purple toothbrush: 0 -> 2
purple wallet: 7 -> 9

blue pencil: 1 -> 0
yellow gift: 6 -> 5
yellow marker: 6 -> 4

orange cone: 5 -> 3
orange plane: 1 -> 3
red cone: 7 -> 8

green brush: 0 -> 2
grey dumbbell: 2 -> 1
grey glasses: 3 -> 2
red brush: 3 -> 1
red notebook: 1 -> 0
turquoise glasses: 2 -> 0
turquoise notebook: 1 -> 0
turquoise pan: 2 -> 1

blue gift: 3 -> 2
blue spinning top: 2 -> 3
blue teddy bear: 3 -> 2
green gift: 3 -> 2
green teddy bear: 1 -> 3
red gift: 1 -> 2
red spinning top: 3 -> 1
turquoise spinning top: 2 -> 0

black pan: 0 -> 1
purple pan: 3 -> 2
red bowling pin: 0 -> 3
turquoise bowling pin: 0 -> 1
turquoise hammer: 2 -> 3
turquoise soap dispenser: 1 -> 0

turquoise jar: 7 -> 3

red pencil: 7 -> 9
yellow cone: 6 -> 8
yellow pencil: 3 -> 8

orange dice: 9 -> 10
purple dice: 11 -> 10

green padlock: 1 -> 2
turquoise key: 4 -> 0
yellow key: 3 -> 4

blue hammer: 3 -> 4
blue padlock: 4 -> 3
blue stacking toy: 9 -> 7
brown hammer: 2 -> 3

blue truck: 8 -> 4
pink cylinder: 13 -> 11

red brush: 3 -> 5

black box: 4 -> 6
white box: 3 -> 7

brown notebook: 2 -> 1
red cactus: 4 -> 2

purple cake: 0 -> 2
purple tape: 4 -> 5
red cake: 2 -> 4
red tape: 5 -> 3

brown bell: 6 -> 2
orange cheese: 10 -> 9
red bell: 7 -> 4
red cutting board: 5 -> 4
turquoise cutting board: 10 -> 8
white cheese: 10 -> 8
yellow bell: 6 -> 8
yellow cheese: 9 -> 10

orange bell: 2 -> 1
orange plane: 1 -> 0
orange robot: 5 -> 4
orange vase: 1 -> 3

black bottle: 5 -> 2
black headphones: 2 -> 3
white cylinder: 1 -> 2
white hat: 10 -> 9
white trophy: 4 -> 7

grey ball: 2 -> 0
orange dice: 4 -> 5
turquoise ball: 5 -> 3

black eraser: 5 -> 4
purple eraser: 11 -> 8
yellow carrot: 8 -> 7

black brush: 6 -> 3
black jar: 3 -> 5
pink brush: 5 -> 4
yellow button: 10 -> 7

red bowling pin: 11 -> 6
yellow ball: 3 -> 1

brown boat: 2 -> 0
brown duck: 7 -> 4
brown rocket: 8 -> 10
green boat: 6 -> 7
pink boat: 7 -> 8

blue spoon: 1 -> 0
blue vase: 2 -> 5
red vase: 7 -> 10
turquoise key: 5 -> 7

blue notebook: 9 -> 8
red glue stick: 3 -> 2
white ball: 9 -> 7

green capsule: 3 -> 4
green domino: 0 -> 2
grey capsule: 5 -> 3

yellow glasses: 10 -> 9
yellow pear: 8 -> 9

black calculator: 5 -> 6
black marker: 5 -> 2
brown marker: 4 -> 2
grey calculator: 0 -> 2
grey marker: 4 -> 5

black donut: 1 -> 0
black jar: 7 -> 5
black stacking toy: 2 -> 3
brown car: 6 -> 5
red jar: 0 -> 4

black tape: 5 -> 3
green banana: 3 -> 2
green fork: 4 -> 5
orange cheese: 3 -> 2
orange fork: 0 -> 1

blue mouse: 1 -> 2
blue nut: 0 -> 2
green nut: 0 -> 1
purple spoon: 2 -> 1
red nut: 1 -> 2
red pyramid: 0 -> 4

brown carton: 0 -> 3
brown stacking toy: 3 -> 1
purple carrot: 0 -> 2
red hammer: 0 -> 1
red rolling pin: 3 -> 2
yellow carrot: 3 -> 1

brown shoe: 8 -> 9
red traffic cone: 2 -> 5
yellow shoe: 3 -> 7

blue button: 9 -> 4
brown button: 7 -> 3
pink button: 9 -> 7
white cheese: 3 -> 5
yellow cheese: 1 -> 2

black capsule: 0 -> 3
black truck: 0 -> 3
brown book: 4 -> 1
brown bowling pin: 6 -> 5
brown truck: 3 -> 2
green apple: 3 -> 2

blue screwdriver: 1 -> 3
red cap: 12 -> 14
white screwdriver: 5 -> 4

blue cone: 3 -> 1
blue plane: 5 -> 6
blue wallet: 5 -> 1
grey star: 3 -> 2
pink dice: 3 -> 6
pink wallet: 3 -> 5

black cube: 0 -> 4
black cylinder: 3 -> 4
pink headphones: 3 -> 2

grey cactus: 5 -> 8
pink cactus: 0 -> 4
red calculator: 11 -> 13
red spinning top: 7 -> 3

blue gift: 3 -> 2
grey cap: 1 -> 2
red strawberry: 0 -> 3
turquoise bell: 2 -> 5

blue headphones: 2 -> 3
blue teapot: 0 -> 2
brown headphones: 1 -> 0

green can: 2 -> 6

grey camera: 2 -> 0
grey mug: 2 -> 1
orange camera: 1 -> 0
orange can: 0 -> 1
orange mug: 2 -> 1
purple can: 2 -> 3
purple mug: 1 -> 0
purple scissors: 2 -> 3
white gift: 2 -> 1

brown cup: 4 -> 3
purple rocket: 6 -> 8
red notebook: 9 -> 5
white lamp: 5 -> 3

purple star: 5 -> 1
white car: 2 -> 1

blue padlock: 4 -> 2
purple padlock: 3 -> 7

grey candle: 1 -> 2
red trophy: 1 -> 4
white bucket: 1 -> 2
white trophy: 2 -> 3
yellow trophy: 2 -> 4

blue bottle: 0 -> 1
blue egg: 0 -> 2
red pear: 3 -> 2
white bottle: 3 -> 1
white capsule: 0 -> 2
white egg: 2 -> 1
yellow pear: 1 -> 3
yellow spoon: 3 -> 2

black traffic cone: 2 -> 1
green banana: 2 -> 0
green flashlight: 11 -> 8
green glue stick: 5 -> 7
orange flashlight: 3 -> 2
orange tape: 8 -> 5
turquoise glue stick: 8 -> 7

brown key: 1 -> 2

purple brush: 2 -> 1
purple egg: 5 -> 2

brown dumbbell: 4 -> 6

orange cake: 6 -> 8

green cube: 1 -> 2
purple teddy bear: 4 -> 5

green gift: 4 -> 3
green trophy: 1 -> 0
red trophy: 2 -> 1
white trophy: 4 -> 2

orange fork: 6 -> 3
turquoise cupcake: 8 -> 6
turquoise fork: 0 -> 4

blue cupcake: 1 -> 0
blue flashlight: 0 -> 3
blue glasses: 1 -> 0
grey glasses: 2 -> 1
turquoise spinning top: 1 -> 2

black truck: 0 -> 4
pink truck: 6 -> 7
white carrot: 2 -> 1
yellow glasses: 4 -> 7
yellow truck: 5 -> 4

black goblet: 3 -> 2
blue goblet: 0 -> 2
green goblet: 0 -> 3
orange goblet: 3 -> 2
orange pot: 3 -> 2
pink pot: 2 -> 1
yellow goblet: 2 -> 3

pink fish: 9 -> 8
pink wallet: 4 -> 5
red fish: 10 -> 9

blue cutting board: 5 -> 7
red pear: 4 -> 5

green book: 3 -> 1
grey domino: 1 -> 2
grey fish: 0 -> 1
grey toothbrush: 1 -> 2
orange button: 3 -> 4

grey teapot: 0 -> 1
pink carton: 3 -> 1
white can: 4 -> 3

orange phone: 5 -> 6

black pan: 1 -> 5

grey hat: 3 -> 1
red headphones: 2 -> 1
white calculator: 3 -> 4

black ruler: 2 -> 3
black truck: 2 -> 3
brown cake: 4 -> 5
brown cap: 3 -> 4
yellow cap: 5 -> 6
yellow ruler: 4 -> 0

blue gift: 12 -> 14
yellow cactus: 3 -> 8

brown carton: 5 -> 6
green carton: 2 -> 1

◇ ◇ ◇

Prompt: All that belongs in your answer is the stretch of entries above from the line with "black donut: 1 -> 0" through the line with "orange camera: 1 -> 0", printed exactly.

Exercise solution:
black donut: 1 -> 0
black jar: 7 -> 5
black stacking toy: 2 -> 3
brown car: 6 -> 5
red jar: 0 -> 4

black tape: 5 -> 3
green banana: 3 -> 2
green fork: 4 -> 5
orange cheese: 3 -> 2
orange fork: 0 -> 1

blue mouse: 1 -> 2
blue nut: 0 -> 2
green nut: 0 -> 1
purple spoon: 2 -> 1
red nut: 1 -> 2
red pyramid: 0 -> 4

brown carton: 0 -> 3
brown stacking toy: 3 -> 1
purple carrot: 0 -> 2
red hammer: 0 -> 1
red rolling pin: 3 -> 2
yellow carrot: 3 -> 1

brown shoe: 8 -> 9
red traffic cone: 2 -> 5
yellow shoe: 3 -> 7

blue button: 9 -> 4
brown button: 7 -> 3
pink button: 9 -> 7
white cheese: 3 -> 5
yellow cheese: 1 -> 2

black capsule: 0 -> 3
black truck: 0 -> 3
brown book: 4 -> 1
brown bowling pin: 6 -> 5
brown truck: 3 -> 2
green apple: 3 -> 2

blue screwdriver: 1 -> 3
red cap: 12 -> 14
white screwdriver: 5 -> 4

blue cone: 3 -> 1
blue plane: 5 -> 6
blue wallet: 5 -> 1
grey star: 3 -> 2
pink dice: 3 -> 6
pink wallet: 3 -> 5

black cube: 0 -> 4
black cylinder: 3 -> 4
pink headphones: 3 -> 2

grey cactus: 5 -> 8
pink cactus: 0 -> 4
red calculator: 11 -> 13
red spinning top: 7 -> 3

blue gift: 3 -> 2
grey cap: 1 -> 2
red strawberry: 0 -> 3
turquoise bell: 2 -> 5

blue headphones: 2 -> 3
blue teapot: 0 -> 2
brown headphones: 1 -> 0

green can: 2 -> 6

grey camera: 2 -> 0
grey mug: 2 -> 1
orange camera: 1 -> 0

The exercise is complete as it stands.